TASK OBJECTIVE
Which lines of the data hold the word "turquoise"? Copy all of them.

Image change detection data
_ _ _

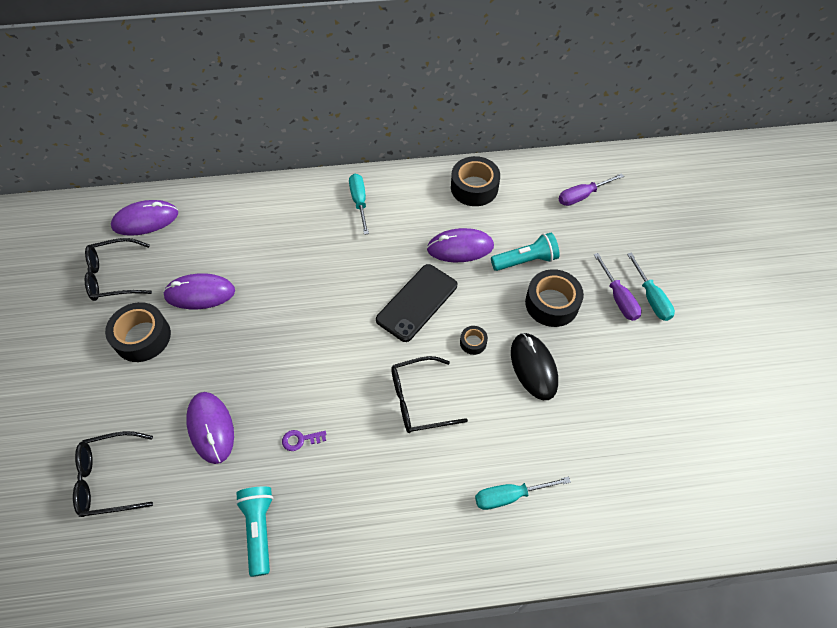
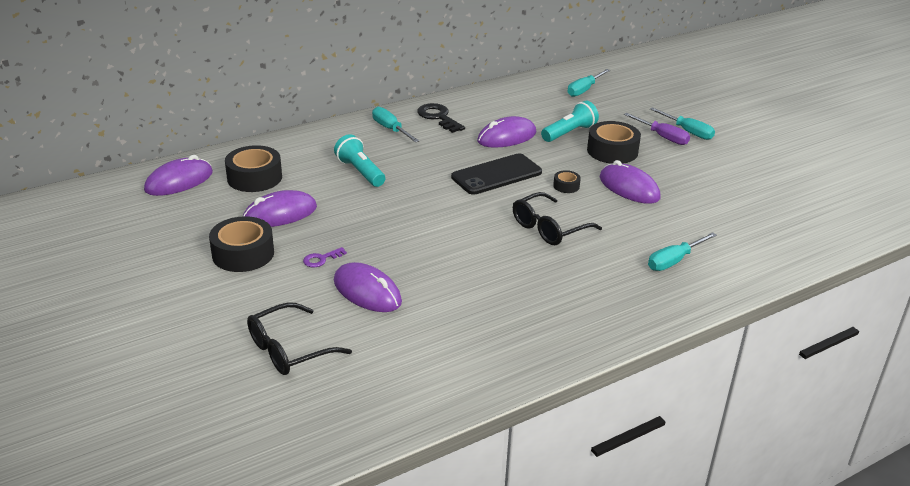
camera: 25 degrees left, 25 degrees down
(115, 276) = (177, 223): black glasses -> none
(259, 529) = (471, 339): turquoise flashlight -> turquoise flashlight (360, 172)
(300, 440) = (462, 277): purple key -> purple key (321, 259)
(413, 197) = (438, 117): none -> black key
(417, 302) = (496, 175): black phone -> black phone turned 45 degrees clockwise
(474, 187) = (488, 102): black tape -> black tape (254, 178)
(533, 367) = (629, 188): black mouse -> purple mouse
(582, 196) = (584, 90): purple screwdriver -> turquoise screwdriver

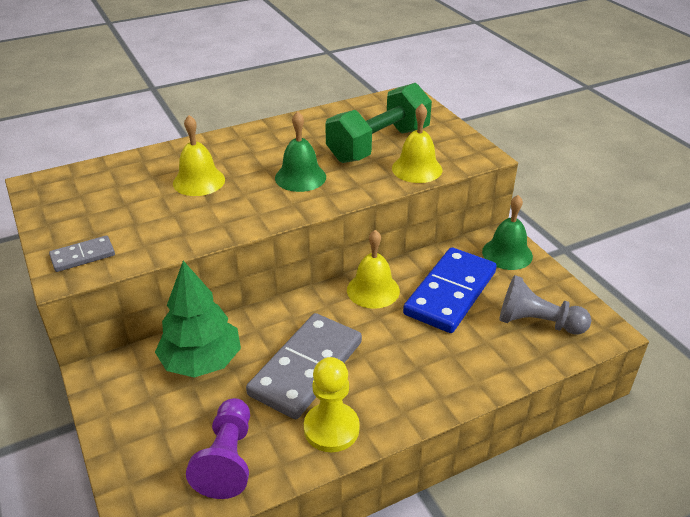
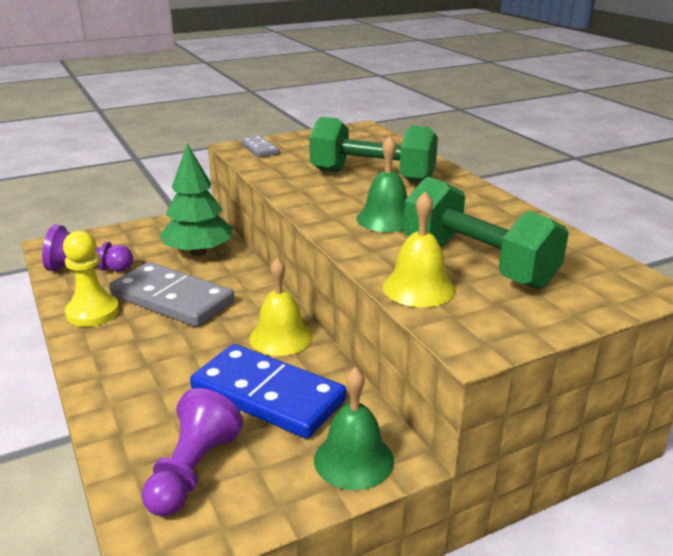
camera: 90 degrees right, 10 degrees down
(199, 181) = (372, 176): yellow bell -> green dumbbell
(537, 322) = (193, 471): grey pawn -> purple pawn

_ _ _

SOLUTION BELOW
(259, 529) = (471, 339): turquoise flashlight -> turquoise flashlight (360, 172)
(582, 196) = (584, 90): purple screwdriver -> turquoise screwdriver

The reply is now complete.